_Exercise instructions_: Please output the entries below from the line that contains "black cube [816,158,861,211] -> none" through the final line, reproduced exactly and alone.

Spatial reasoning data
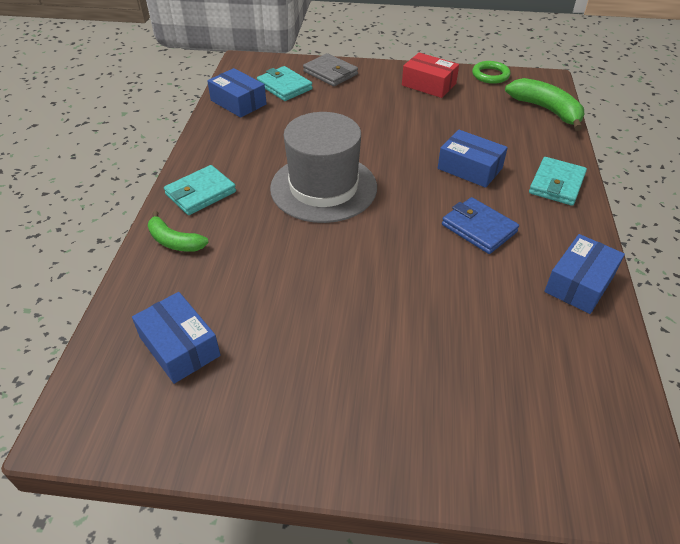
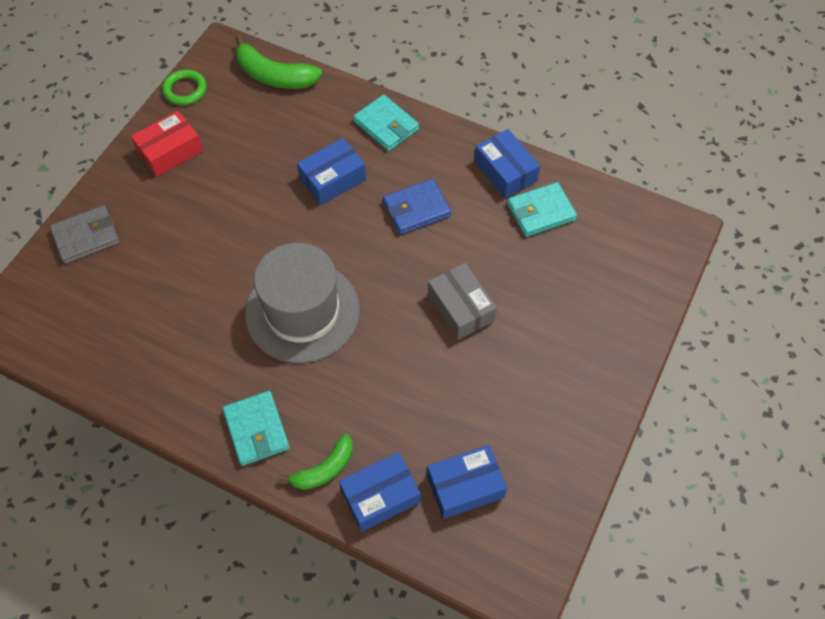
camera: 70 degrees left, 15 degrees up
blue box [207,68,267,118] -> blue box moved to [339,452,421,532]
turquoise wallet [257,66,313,101] -> turquoise wallet moved to [507,182,577,237]
green banana [505,78,584,131] -> green banana turned 135 degrees counterclockwise [235,35,322,89]
none -> grey box [428,263,497,340]

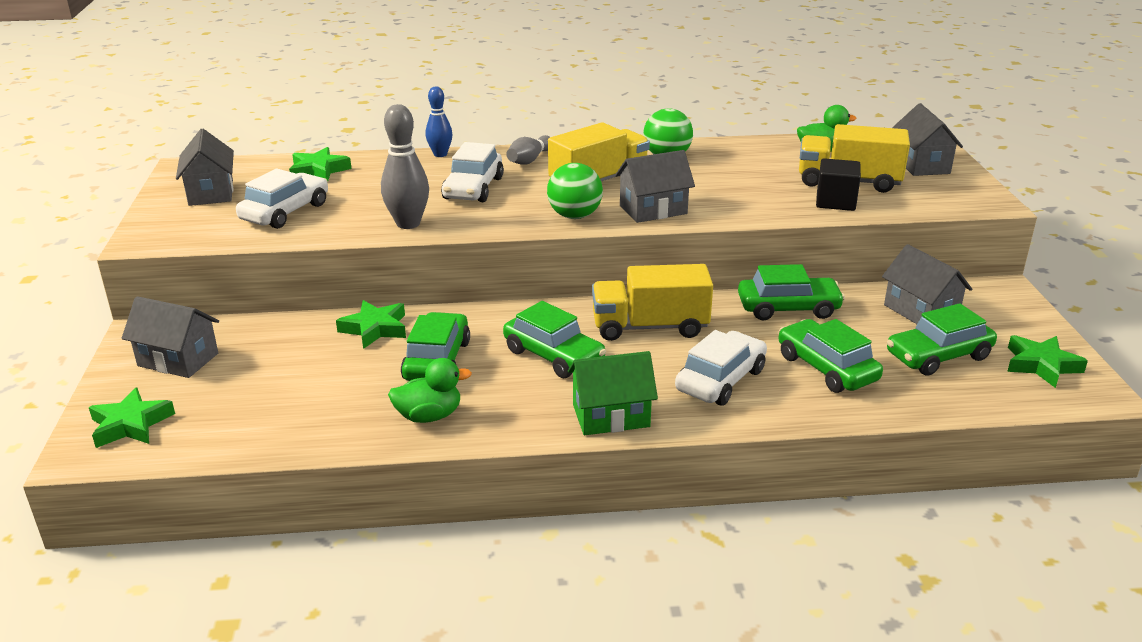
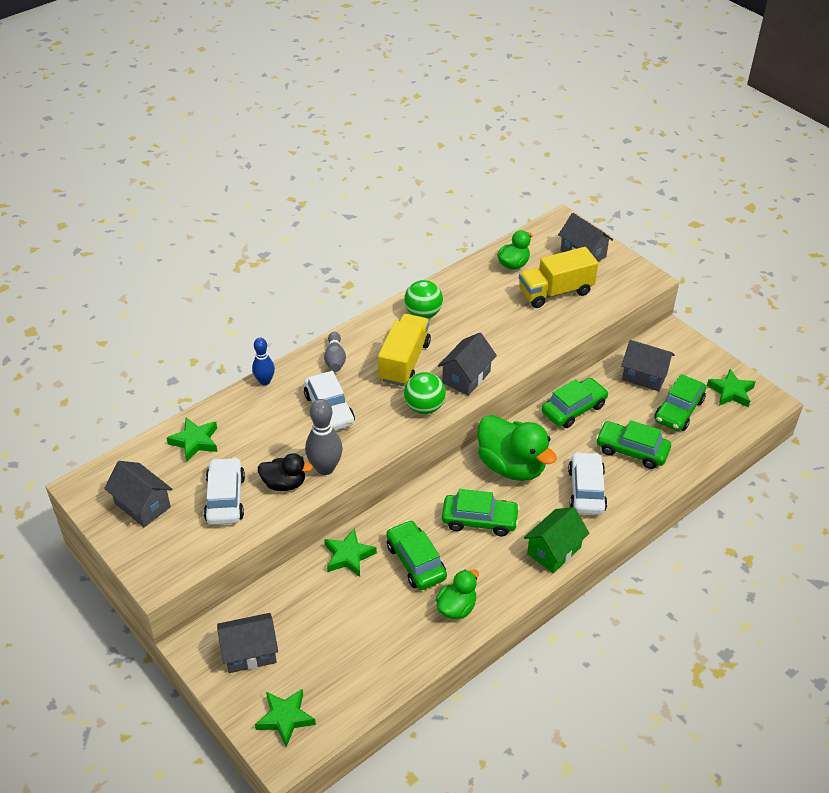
camera: 35 degrees left, 15 degrees up
yellow truck [592,264,713,341] -> green duck [478,415,557,481]
black cube [816,158,861,211] -> none
none -> black duck [258,453,313,491]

_Task answer_:
black cube [816,158,861,211] -> none
none -> black duck [258,453,313,491]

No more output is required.